PROBLEM REQUIREMENTS: Please return every line of the records below that holds the word "orange".

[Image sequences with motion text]
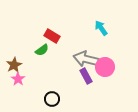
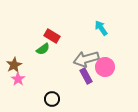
green semicircle: moved 1 px right, 1 px up
gray arrow: rotated 30 degrees counterclockwise
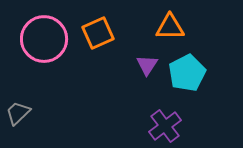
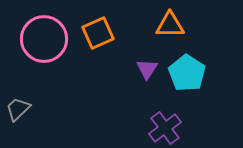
orange triangle: moved 2 px up
purple triangle: moved 4 px down
cyan pentagon: rotated 12 degrees counterclockwise
gray trapezoid: moved 4 px up
purple cross: moved 2 px down
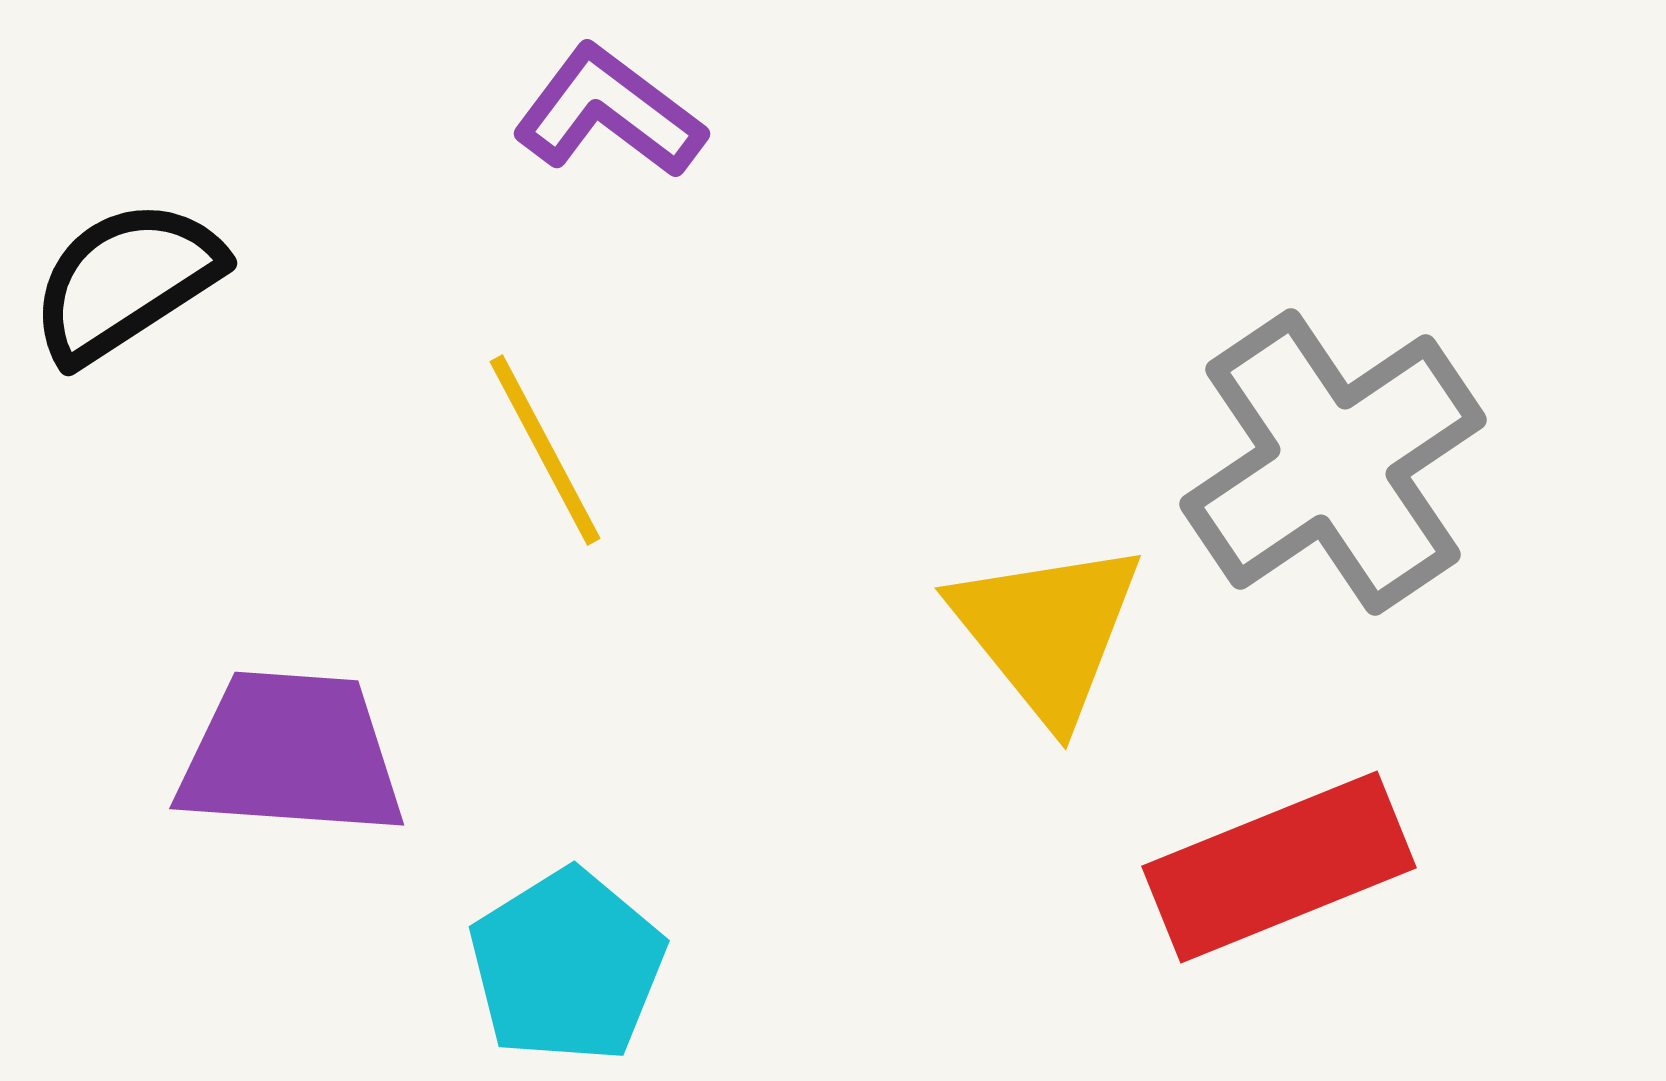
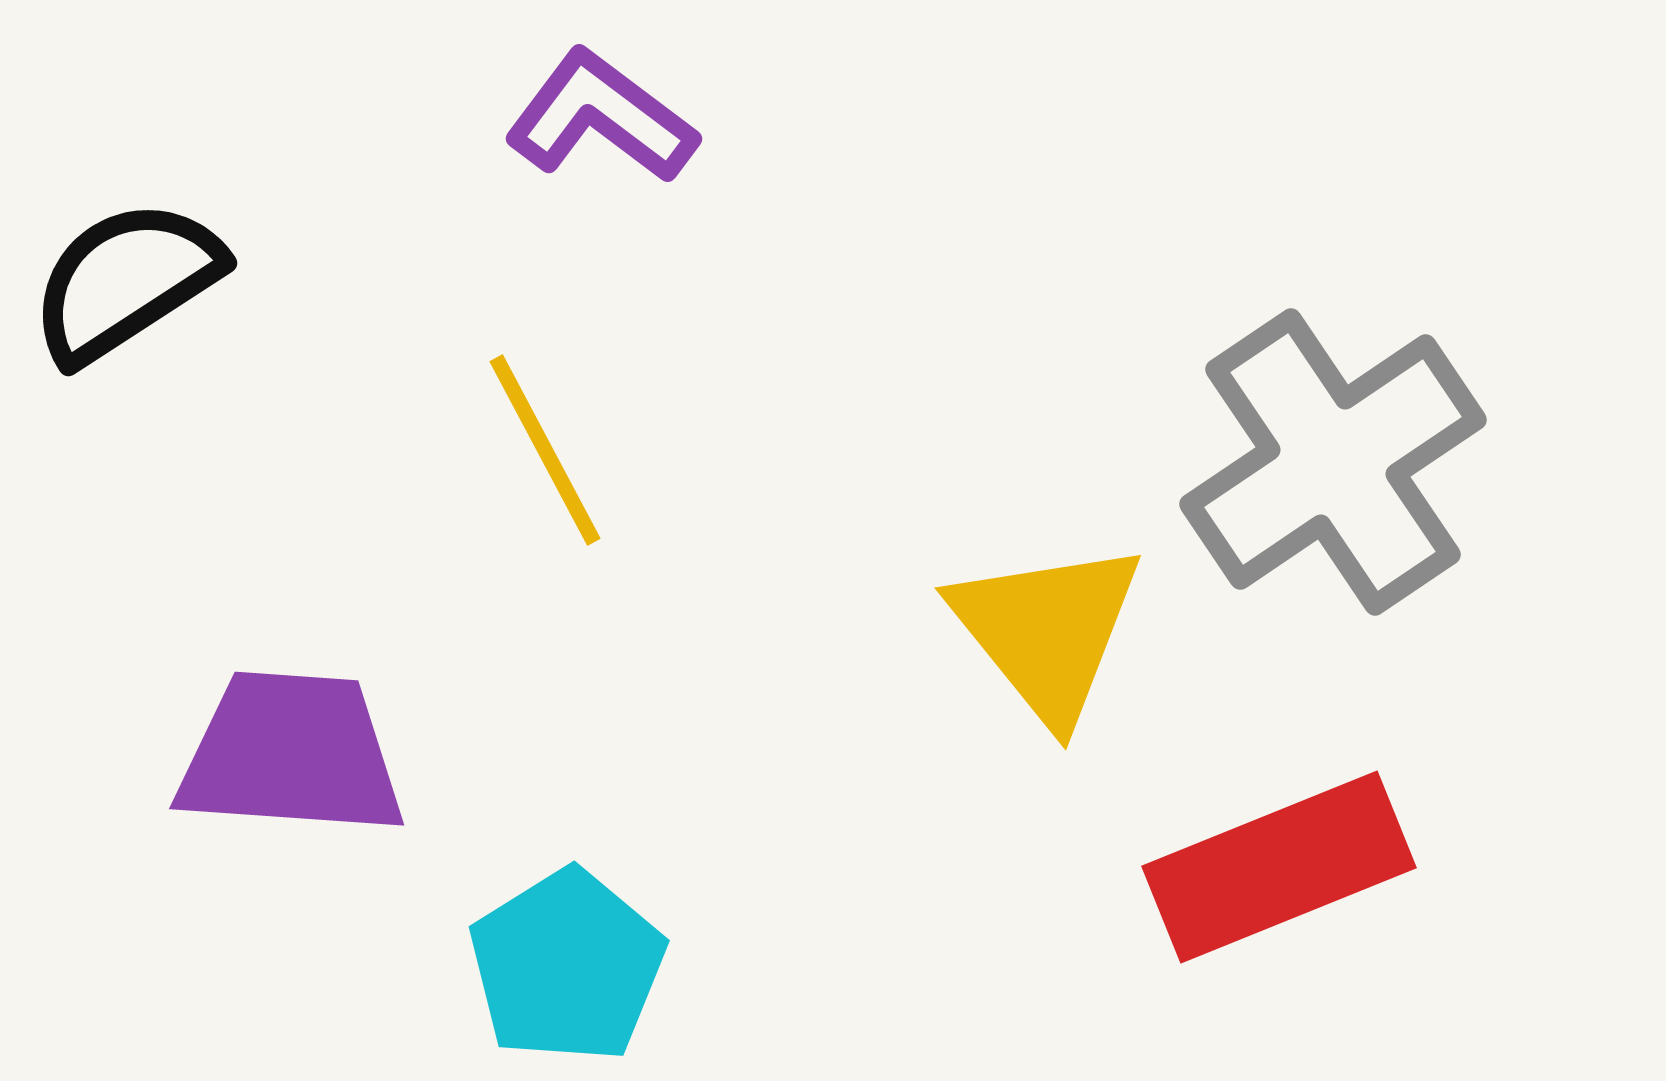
purple L-shape: moved 8 px left, 5 px down
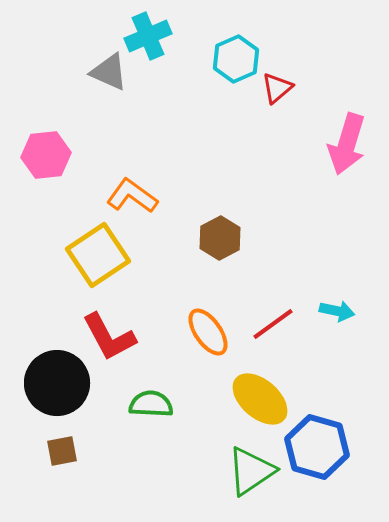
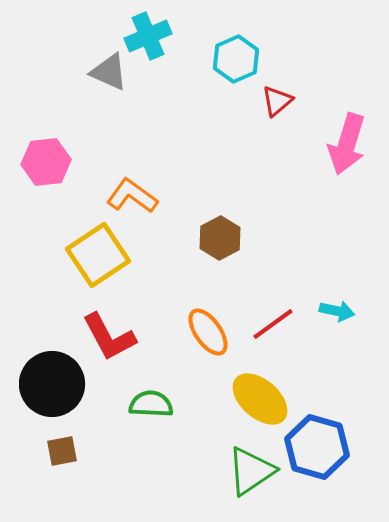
red triangle: moved 13 px down
pink hexagon: moved 7 px down
black circle: moved 5 px left, 1 px down
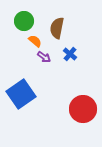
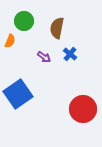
orange semicircle: moved 25 px left; rotated 72 degrees clockwise
blue square: moved 3 px left
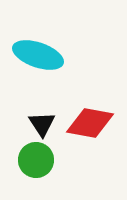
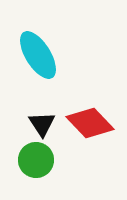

ANSWER TO THIS PROBLEM:
orange triangle: moved 2 px up
orange semicircle: moved 25 px left; rotated 72 degrees clockwise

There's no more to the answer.